[Information shown Boundary: Start]

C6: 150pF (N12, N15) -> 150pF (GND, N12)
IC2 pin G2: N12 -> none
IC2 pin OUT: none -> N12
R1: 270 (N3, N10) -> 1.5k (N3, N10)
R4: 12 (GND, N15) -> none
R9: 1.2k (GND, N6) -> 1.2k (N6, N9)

[Information shown Boundary: End]
[Information shown Boundary: Start]

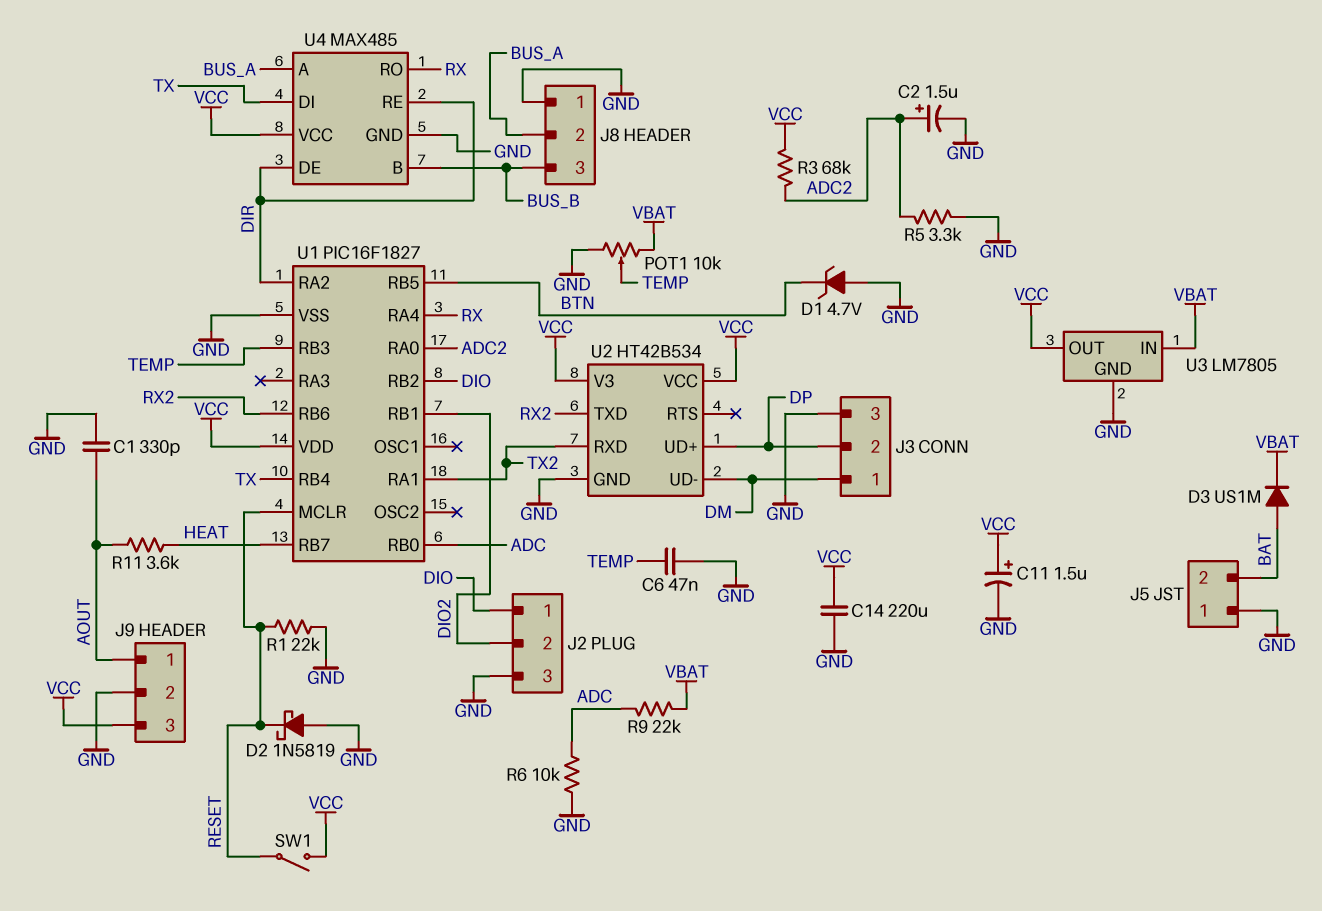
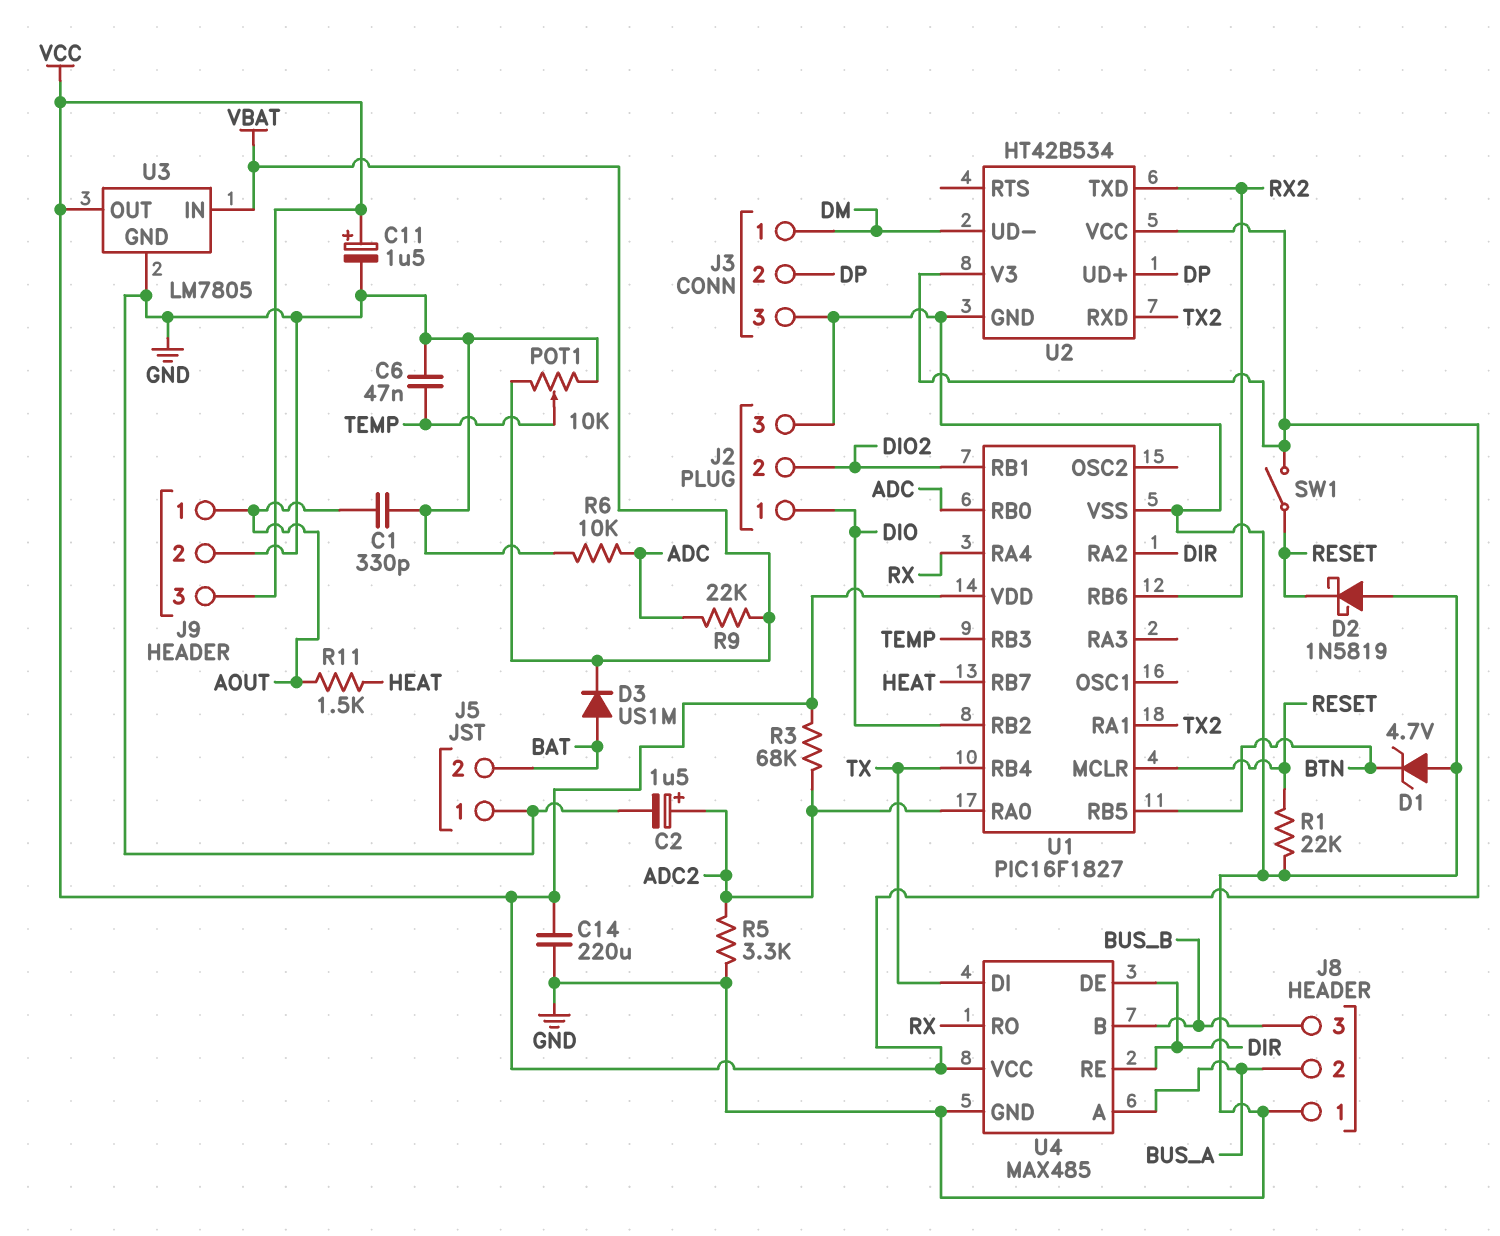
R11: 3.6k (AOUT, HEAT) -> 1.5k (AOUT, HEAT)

[Information shown Boundary: End]
[Information shown Boundary: Start]

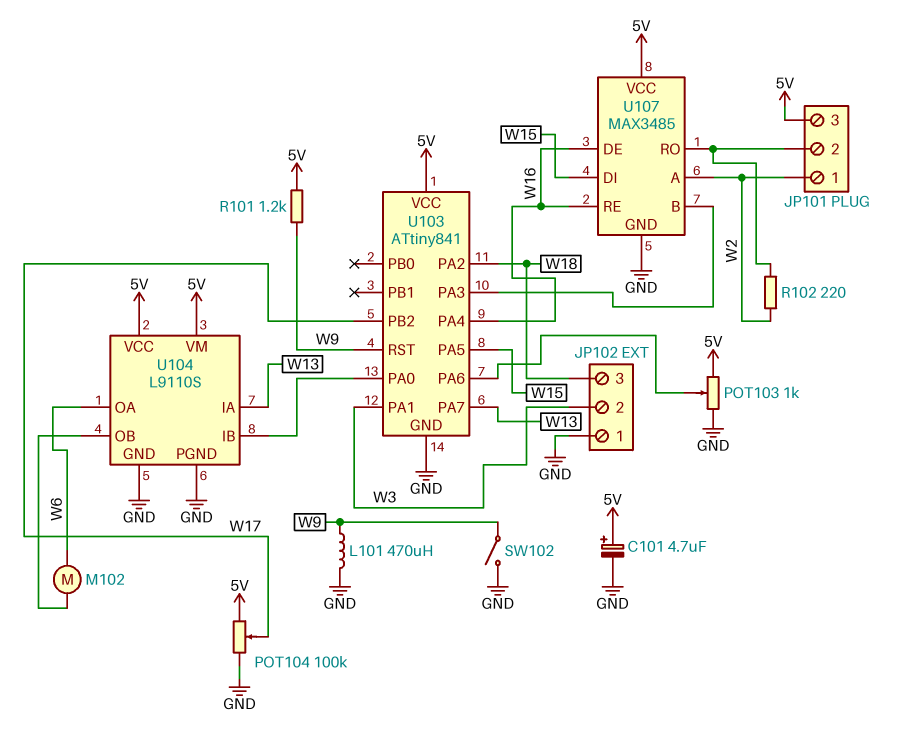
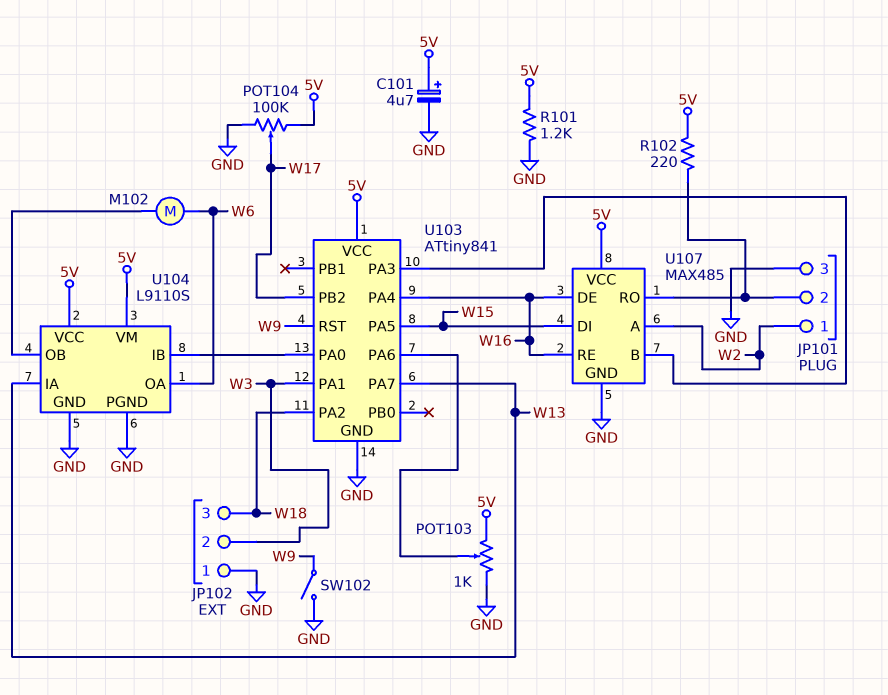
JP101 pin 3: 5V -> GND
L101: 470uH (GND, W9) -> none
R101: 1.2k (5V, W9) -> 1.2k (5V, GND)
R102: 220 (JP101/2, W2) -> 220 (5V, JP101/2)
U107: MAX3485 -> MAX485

[Information shown Boundary: End]

Work item: Pull out all lines containing the word "none" from the entries above.

Result of the exercise:
IC2 pin G2: N12 -> none
IC2 pin OUT: none -> N12
R4: 12 (GND, N15) -> none
L101: 470uH (GND, W9) -> none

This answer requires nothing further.